Source material:
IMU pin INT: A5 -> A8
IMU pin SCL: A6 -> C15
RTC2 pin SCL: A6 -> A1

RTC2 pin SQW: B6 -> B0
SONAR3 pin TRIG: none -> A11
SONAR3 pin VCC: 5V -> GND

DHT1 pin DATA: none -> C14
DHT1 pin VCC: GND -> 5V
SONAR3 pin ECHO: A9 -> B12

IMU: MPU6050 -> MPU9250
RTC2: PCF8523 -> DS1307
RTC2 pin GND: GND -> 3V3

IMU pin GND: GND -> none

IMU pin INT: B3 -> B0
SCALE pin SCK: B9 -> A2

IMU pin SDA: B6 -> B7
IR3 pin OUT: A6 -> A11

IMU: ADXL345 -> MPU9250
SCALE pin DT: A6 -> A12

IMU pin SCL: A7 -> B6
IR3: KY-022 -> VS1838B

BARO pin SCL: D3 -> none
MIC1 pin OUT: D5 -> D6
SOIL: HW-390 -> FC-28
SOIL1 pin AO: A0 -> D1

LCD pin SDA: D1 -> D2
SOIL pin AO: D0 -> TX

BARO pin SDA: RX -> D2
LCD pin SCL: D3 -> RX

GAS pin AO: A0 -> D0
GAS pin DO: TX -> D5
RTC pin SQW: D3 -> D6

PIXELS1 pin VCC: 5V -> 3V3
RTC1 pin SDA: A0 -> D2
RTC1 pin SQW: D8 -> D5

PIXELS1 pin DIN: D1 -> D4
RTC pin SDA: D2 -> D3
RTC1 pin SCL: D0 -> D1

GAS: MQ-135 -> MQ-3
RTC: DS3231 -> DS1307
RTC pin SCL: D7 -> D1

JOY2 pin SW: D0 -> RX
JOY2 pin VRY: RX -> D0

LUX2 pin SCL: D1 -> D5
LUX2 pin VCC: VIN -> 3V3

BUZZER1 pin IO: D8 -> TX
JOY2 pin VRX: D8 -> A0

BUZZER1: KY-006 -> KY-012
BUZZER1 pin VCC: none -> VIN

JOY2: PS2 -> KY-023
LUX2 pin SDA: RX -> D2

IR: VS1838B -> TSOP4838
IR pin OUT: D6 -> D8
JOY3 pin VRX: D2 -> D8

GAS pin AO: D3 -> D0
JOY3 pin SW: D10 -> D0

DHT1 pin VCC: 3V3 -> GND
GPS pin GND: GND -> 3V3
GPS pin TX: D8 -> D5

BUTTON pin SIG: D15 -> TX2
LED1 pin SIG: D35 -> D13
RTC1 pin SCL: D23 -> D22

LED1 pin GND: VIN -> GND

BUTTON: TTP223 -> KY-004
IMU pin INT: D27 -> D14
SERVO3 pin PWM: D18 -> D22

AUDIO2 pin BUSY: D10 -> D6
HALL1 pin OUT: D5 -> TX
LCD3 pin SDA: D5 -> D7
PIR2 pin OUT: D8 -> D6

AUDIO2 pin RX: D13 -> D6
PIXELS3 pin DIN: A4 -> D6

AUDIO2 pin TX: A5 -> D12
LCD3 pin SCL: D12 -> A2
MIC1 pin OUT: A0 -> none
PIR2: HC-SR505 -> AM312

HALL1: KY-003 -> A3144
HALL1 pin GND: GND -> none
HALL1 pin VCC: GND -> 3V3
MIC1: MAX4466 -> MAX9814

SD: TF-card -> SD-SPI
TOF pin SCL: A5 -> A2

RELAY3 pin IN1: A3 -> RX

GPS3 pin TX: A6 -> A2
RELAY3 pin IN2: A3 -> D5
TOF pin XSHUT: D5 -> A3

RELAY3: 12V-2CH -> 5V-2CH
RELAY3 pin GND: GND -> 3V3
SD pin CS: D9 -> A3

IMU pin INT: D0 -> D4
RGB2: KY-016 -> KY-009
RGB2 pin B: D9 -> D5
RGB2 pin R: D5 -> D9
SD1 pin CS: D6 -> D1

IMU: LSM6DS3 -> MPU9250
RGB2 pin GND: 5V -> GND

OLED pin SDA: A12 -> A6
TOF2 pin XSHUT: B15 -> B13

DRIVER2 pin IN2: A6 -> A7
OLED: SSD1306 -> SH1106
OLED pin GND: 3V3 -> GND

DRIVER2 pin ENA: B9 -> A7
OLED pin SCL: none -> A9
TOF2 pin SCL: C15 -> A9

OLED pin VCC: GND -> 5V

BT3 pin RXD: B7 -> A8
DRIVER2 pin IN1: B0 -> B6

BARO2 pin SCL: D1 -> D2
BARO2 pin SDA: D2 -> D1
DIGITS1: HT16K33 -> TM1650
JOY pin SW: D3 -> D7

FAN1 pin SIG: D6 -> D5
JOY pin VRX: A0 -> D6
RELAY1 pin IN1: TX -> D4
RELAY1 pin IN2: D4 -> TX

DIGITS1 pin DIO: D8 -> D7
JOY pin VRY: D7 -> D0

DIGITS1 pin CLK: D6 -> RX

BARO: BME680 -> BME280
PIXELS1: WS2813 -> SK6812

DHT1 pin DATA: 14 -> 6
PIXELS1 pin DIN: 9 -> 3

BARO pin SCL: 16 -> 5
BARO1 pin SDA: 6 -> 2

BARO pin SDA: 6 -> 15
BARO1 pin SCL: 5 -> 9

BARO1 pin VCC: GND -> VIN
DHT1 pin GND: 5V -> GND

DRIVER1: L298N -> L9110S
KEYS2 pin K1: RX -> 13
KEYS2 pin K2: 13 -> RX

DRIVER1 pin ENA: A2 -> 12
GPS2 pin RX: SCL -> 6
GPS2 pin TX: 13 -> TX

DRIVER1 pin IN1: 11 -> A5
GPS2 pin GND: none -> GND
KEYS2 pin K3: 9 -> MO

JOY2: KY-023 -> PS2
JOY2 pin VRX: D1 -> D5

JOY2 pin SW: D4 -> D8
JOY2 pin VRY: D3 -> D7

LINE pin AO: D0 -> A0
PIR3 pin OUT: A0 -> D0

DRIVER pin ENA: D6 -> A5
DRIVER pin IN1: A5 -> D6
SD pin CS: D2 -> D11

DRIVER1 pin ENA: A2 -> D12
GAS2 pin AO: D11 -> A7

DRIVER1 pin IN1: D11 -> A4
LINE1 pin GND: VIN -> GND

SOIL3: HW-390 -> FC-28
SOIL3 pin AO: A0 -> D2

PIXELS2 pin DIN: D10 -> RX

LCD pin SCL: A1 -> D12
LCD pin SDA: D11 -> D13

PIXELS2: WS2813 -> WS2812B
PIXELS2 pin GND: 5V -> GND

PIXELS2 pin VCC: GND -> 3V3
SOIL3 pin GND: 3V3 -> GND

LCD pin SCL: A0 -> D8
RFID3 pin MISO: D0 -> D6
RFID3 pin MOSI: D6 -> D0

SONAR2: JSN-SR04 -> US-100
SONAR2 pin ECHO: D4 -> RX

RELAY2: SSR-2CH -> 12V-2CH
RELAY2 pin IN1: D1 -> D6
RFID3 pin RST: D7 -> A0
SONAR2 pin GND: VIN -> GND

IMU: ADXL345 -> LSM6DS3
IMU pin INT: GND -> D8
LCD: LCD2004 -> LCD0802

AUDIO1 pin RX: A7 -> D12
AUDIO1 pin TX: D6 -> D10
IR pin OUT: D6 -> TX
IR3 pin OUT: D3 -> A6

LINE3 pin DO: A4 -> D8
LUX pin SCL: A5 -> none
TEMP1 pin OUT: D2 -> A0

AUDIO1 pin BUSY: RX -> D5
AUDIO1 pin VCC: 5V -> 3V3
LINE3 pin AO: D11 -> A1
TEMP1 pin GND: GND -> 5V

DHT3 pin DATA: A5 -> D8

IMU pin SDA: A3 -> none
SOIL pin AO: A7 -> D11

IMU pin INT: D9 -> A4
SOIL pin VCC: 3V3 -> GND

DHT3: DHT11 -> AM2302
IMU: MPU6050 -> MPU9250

Task details:
Please copy every line from the entries that includes the word "BUSY".

Result for this task:
AUDIO2 pin BUSY: D10 -> D6
AUDIO1 pin BUSY: RX -> D5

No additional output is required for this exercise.